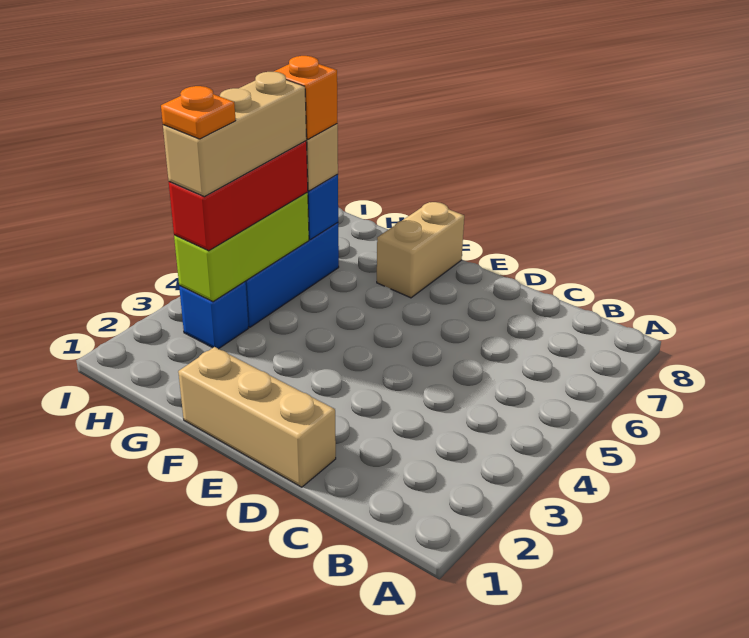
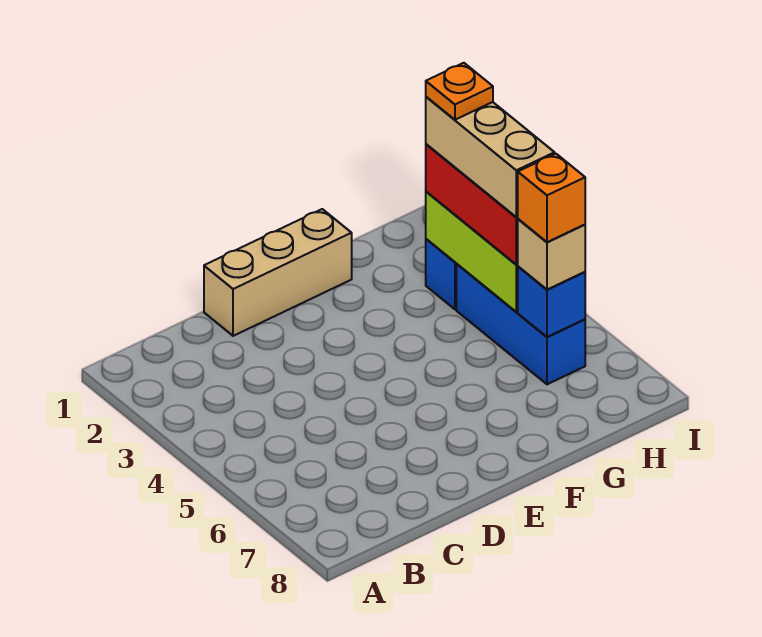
tan brick F7:F8 level 1 -> none

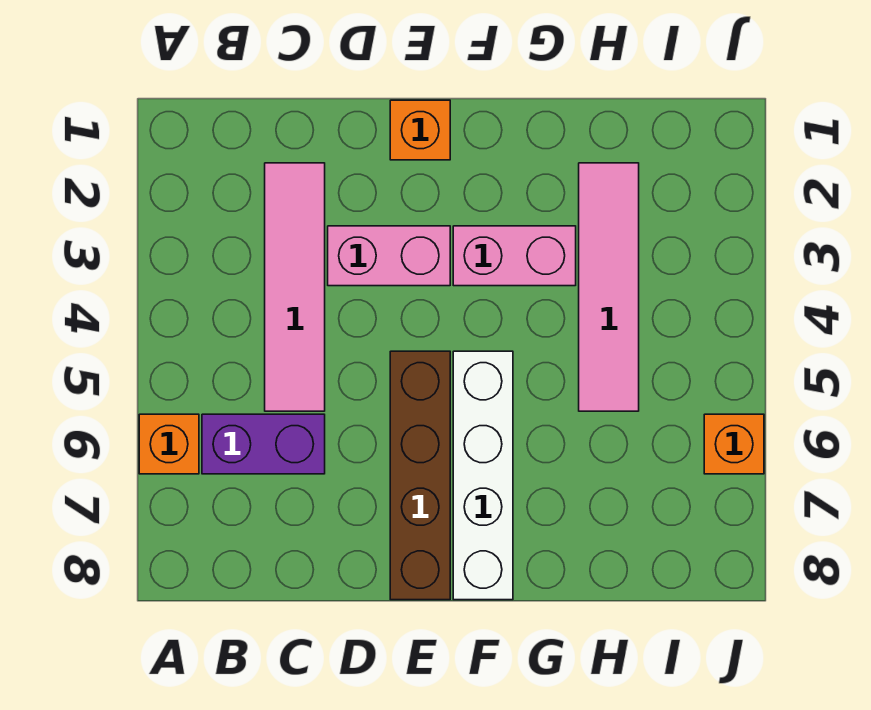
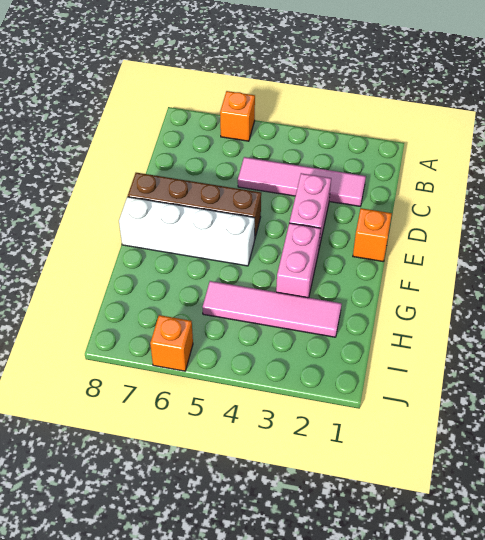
purple brick B6:C6 level 1 -> none

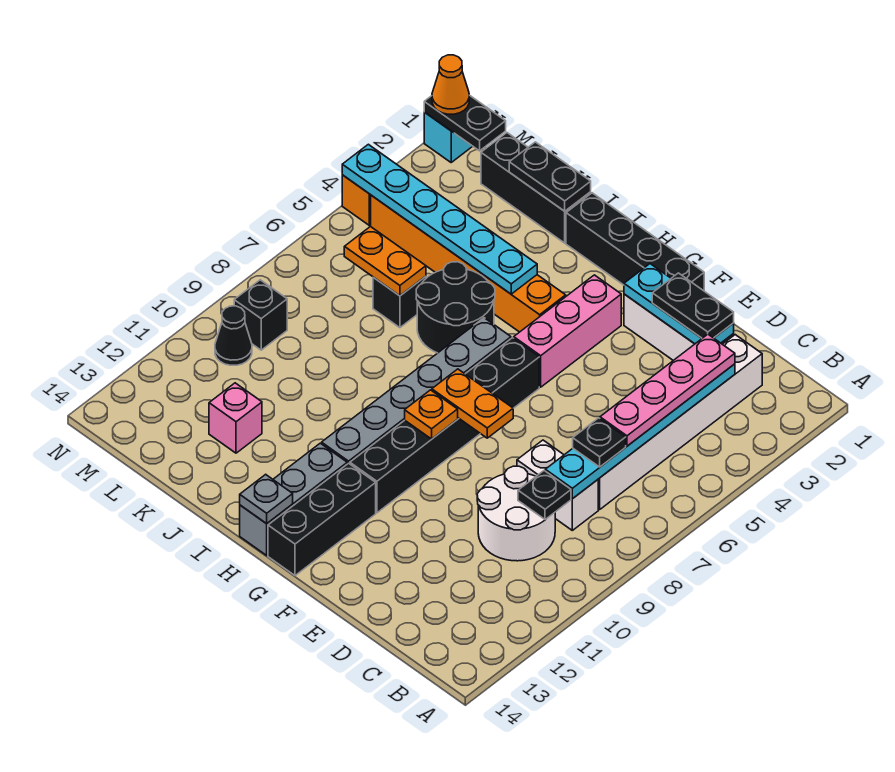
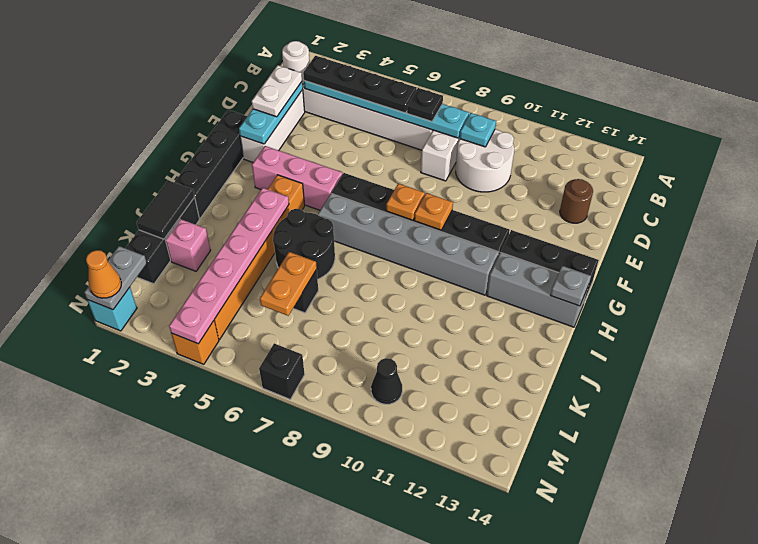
none -> white round brick C2 level 2
pink plate C3:C6 level 3 -> black plate C3:C6 level 3
black plate C9 level 2 -> cyan plate C9 level 2
black plate D2:E2 level 3 -> white plate D2:E2 level 3
none -> brown round brick D13 level 1
orange plate F8:G8 level 2 -> orange plate G8 level 2
cyan plate I4:N4 level 2 -> pink plate I4:N4 level 2
black plate J1:K1 level 2 -> black tile J1:K1 level 2
pink brick K12 level 1 -> pink brick K2 level 1
black plate M1:N1 level 2 -> grey plate M1:N1 level 2
black brick M9 level 1 -> black brick N7 level 1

**Directions**. The lines from the one containing "pink brick K12" through the end of the data are to be copied exactly, the first and last of them included.

**Written response**.
pink brick K12 level 1 -> pink brick K2 level 1
black plate M1:N1 level 2 -> grey plate M1:N1 level 2
black brick M9 level 1 -> black brick N7 level 1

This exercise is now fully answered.